------ Provided data

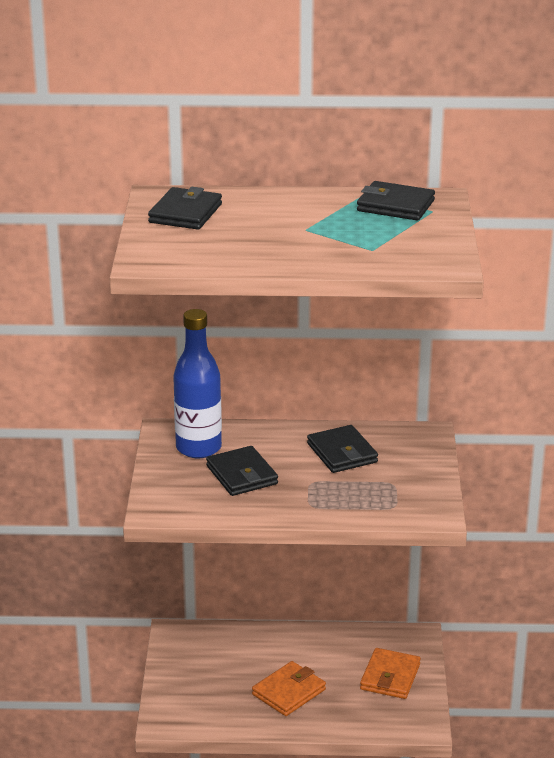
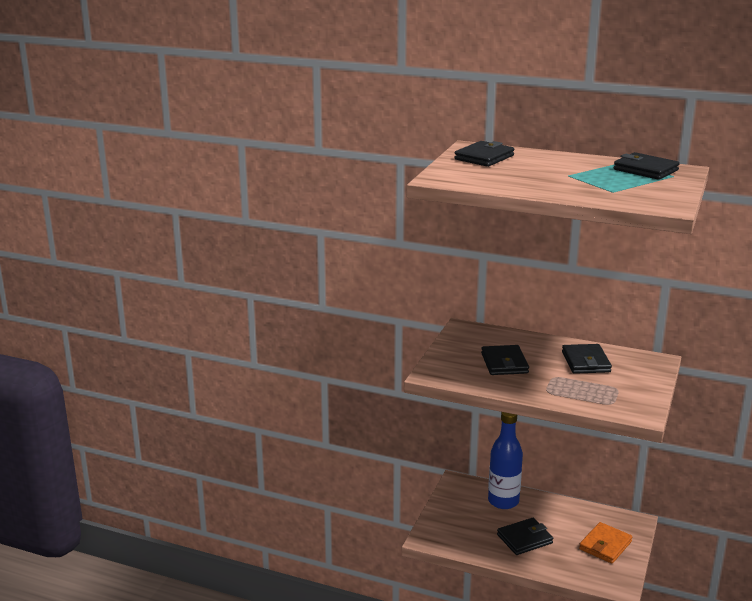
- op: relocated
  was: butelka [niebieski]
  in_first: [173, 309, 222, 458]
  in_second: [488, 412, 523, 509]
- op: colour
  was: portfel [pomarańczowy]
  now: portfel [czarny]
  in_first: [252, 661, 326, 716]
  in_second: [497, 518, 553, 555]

------------

§ What you are asked to do
The copy you produce must match the entries above exactly, except that it has no pictures.

§ Task output
- op: relocated
  was: butelka [niebieski]
  in_first: [173, 309, 222, 458]
  in_second: [488, 412, 523, 509]
- op: colour
  was: portfel [pomarańczowy]
  now: portfel [czarny]
  in_first: [252, 661, 326, 716]
  in_second: [497, 518, 553, 555]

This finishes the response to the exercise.